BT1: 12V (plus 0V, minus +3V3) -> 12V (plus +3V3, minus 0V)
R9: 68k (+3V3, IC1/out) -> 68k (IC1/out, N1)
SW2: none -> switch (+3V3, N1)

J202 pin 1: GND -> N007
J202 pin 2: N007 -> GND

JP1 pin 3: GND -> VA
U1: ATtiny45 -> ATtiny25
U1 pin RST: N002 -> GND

--------

# EXERCISE BRIEF
Transcribe the records exactly as they appear.

# ANSWER BOX
BT1: 12V (plus 0V, minus +3V3) -> 12V (plus +3V3, minus 0V)
R9: 68k (+3V3, IC1/out) -> 68k (IC1/out, N1)
SW2: none -> switch (+3V3, N1)

J202 pin 1: GND -> N007
J202 pin 2: N007 -> GND

JP1 pin 3: GND -> VA
U1: ATtiny45 -> ATtiny25
U1 pin RST: N002 -> GND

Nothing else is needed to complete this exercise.